Work request:
What you return should be the complete data below, word for word, with no pictures in it.

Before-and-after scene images
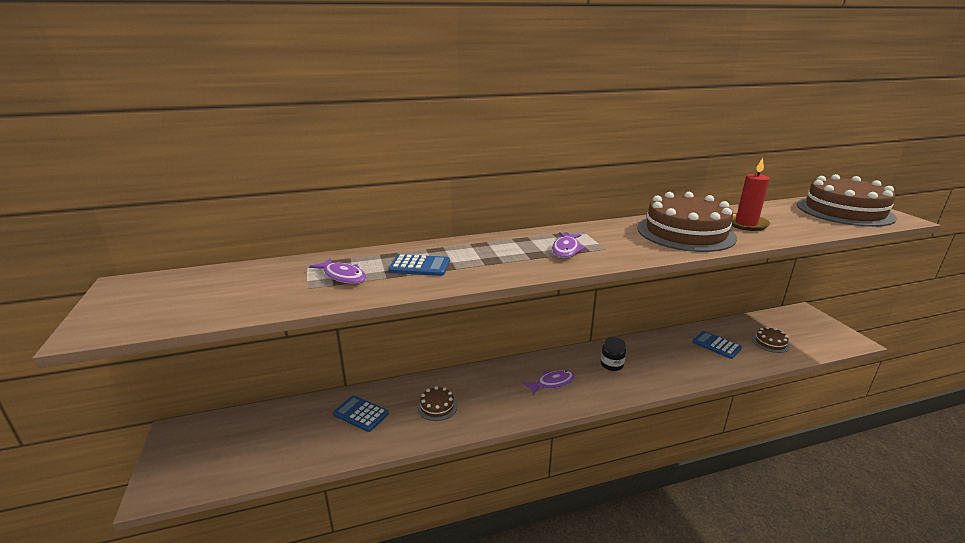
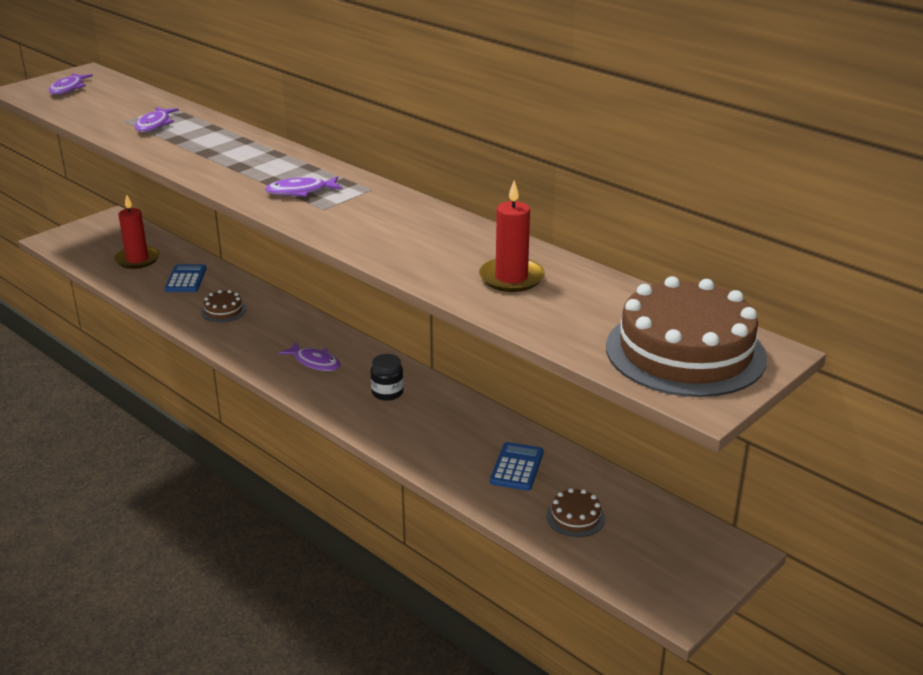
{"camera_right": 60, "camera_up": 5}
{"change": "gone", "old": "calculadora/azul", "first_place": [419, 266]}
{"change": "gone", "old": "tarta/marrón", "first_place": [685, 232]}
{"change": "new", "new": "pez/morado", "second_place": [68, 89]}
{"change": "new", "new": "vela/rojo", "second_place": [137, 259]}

Result of this exercise:
{"camera_right": 60, "camera_up": 5}
{"change": "gone", "old": "calculadora/azul", "first_place": [419, 266]}
{"change": "gone", "old": "tarta/marrón", "first_place": [685, 232]}
{"change": "new", "new": "pez/morado", "second_place": [68, 89]}
{"change": "new", "new": "vela/rojo", "second_place": [137, 259]}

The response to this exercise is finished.